##### RECORDS FOR THIS TASK

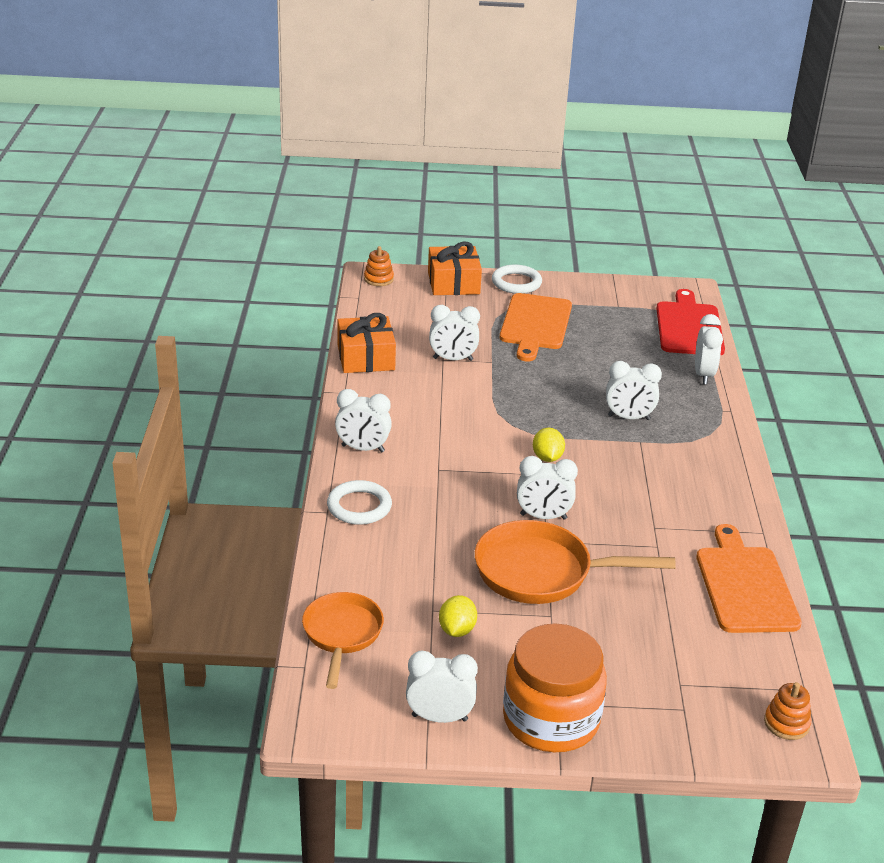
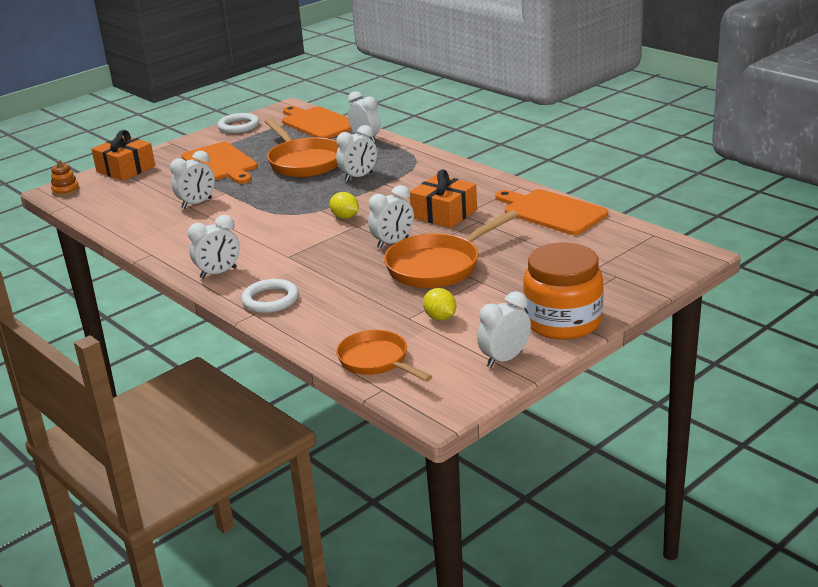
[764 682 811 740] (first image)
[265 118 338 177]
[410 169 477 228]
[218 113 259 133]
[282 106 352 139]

##########

#### WORK TO BE COMPLETED:
Go through the material above and repeat it exactly. Omit the pictures.

#### EXPECTED ANSWER:
[764 682 811 740] (first image)
[265 118 338 177]
[410 169 477 228]
[218 113 259 133]
[282 106 352 139]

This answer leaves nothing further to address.